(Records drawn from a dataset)
·····
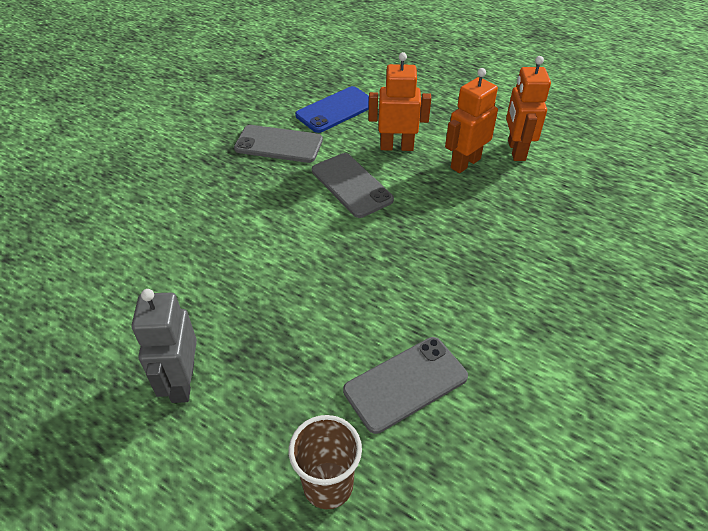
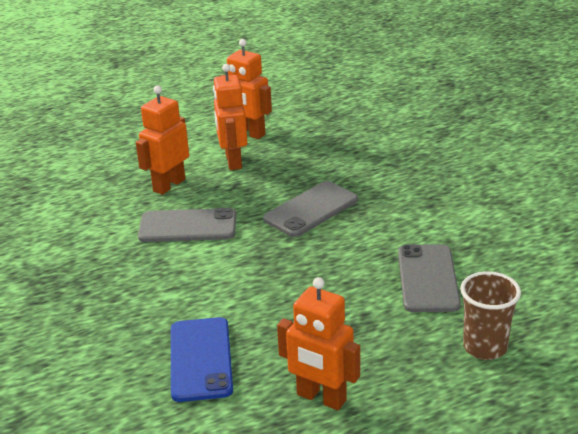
camera: 55 degrees left, 15 degrees down
(182, 382) = (321, 398): grey robot -> orange robot
(279, 144) = (76, 247): grey phone -> grey phone (311, 209)
(336, 110) = (72, 197): blue phone -> blue phone (201, 359)

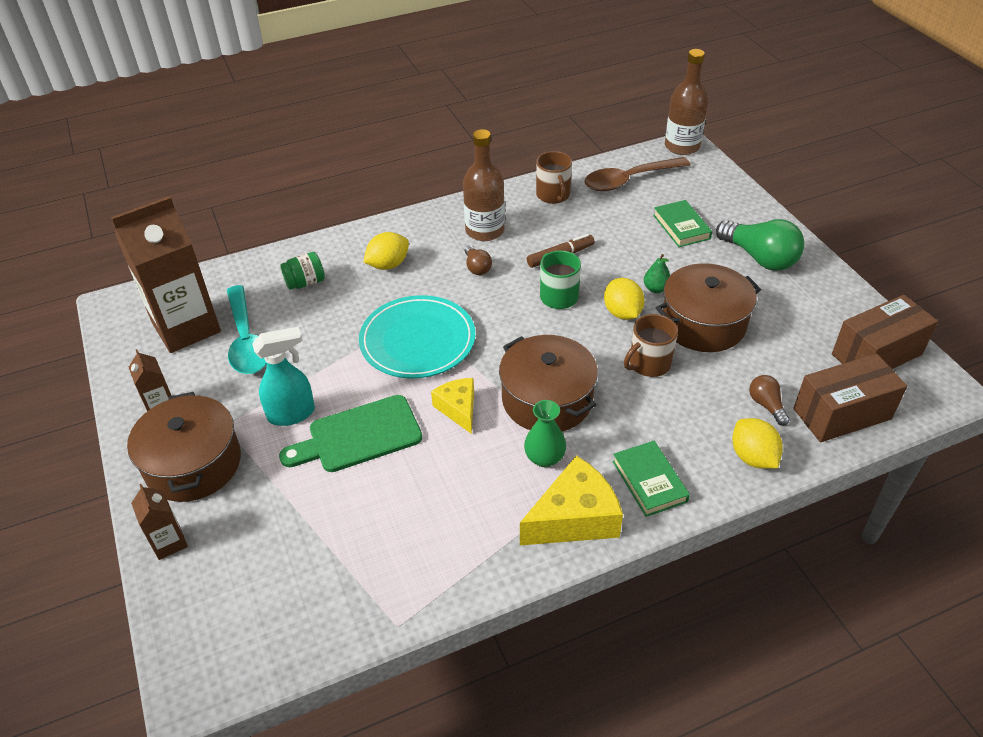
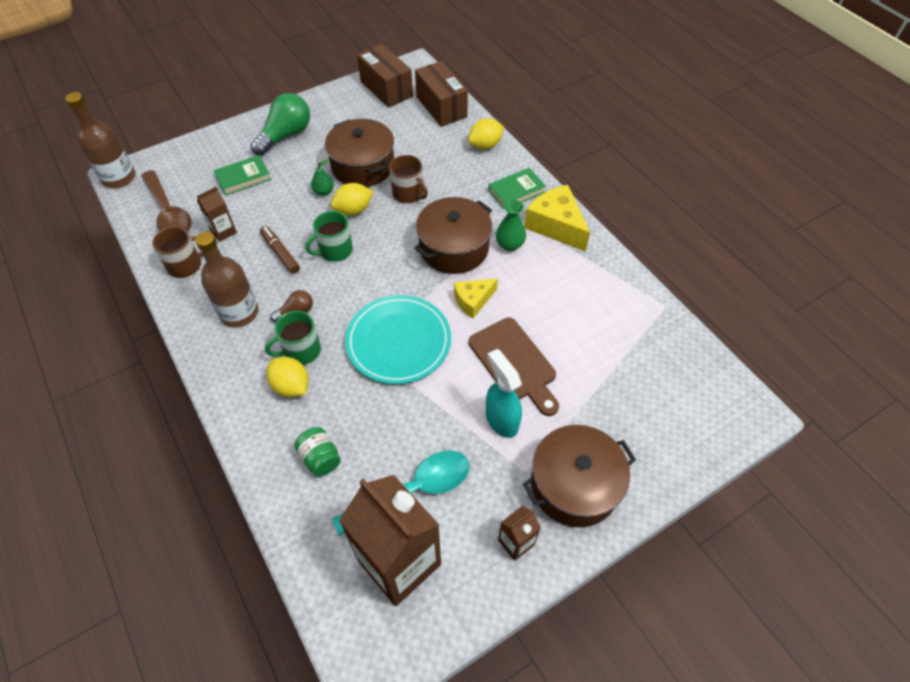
camera: 100 degrees left, 10 degrees up
(169, 542) = (655, 474): brown carton -> brown carton (223, 231)
(359, 436) = (514, 363): green cutting board -> brown cutting board
(427, 271) = (301, 351): none -> green mug
(766, 405) = (439, 138): brown light bulb -> none

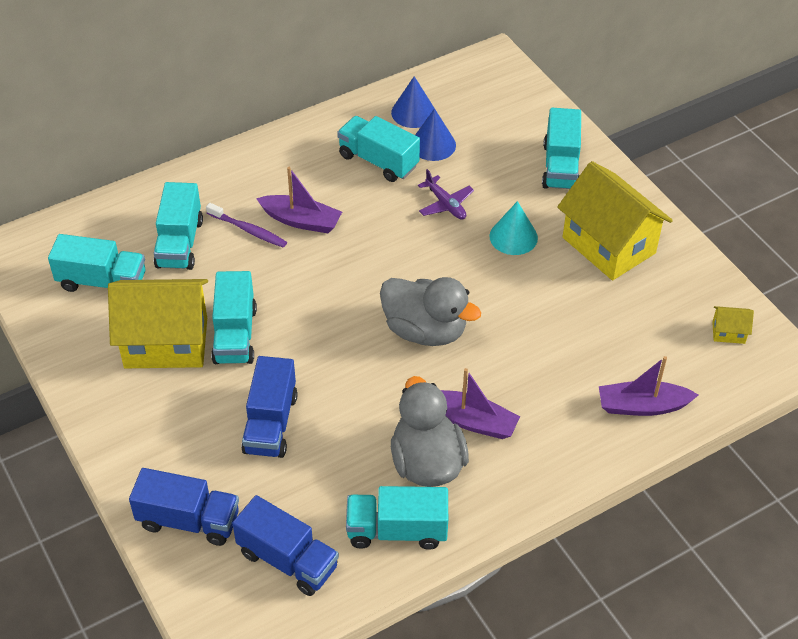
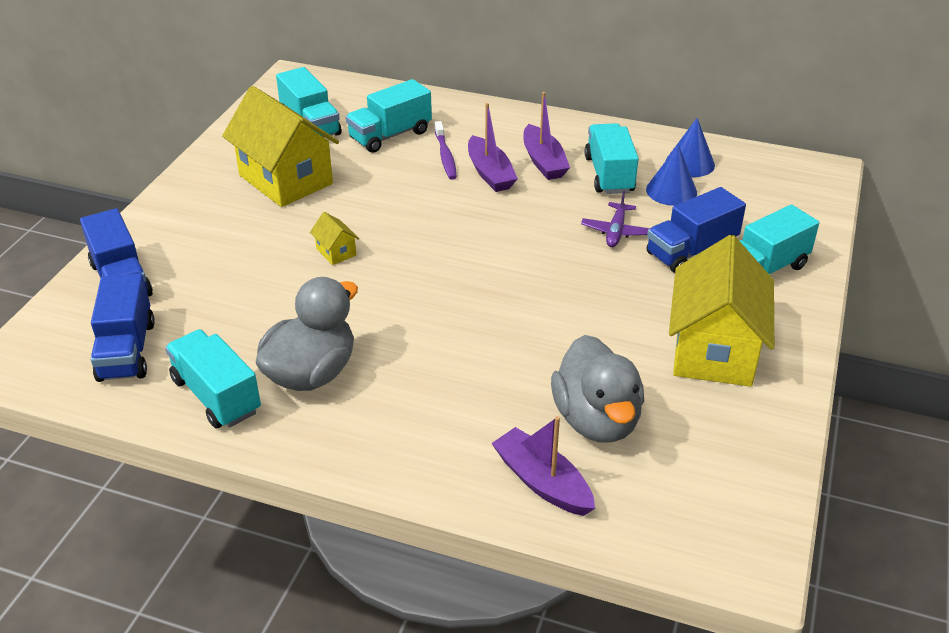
camera: 50 degrees right, 10 degrees down
(235, 335) = (332, 205): turquoise truck -> none
(270, 423) = (261, 268): blue truck -> blue truck (691, 251)
(425, 330) = (459, 295): grey duck -> grey duck (596, 420)
(472, 421) = (389, 376): purple boat -> purple boat (543, 162)
(513, 237) = (636, 287): turquoise cone -> none
(728, 332) = (724, 497): yellow house -> yellow house (336, 252)

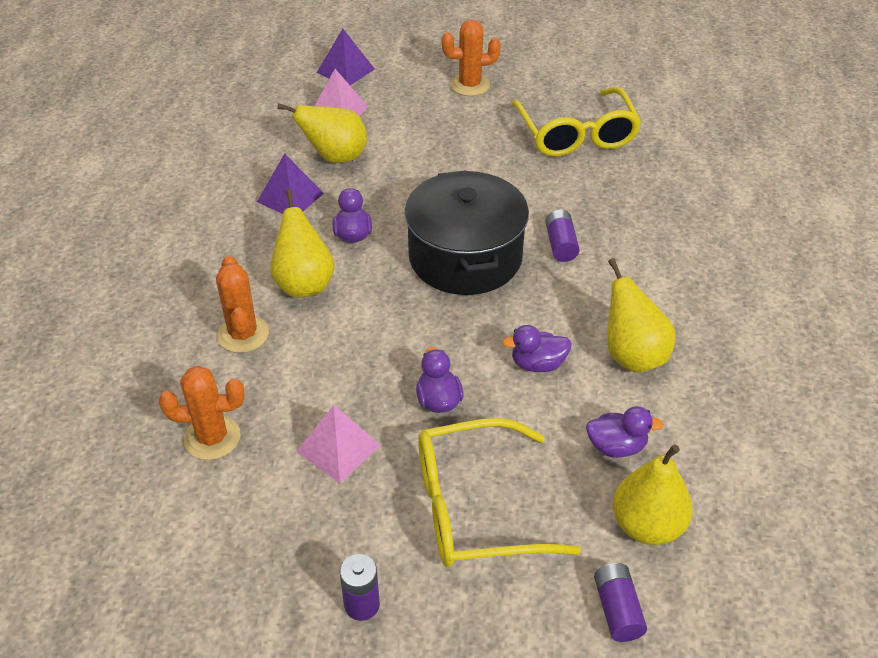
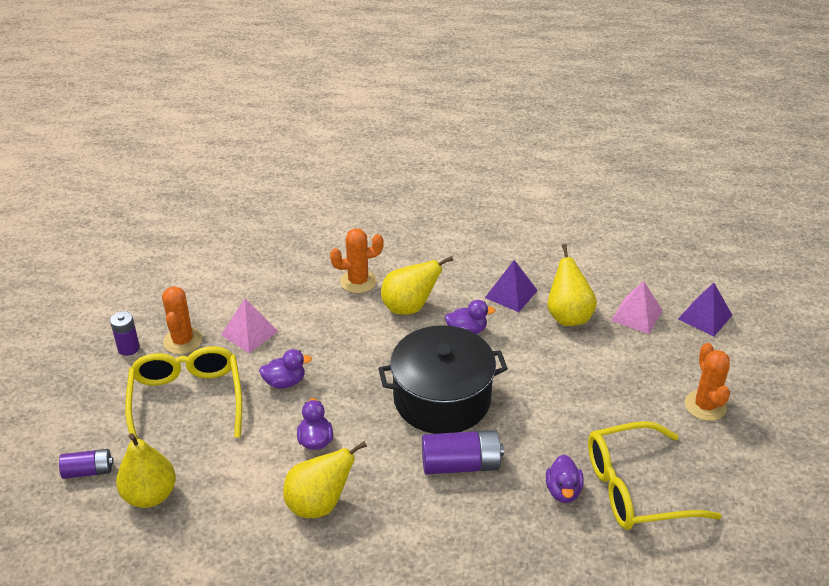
camera: 90 degrees right, 5 degrees down
(212, 438) = (267, 276): orange cactus -> orange cactus (182, 341)
(560, 244) = (460, 464): purple battery -> purple battery, size x1.61
(616, 447) = (225, 484): purple duck -> purple duck (563, 491)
·····
[Work to be completed] Every line above in which the word "left" is present must be copied into the answer.

[Reply]
camera: 55 degrees left, 15 degrees down
camera: 100 degrees left, 10 degrees up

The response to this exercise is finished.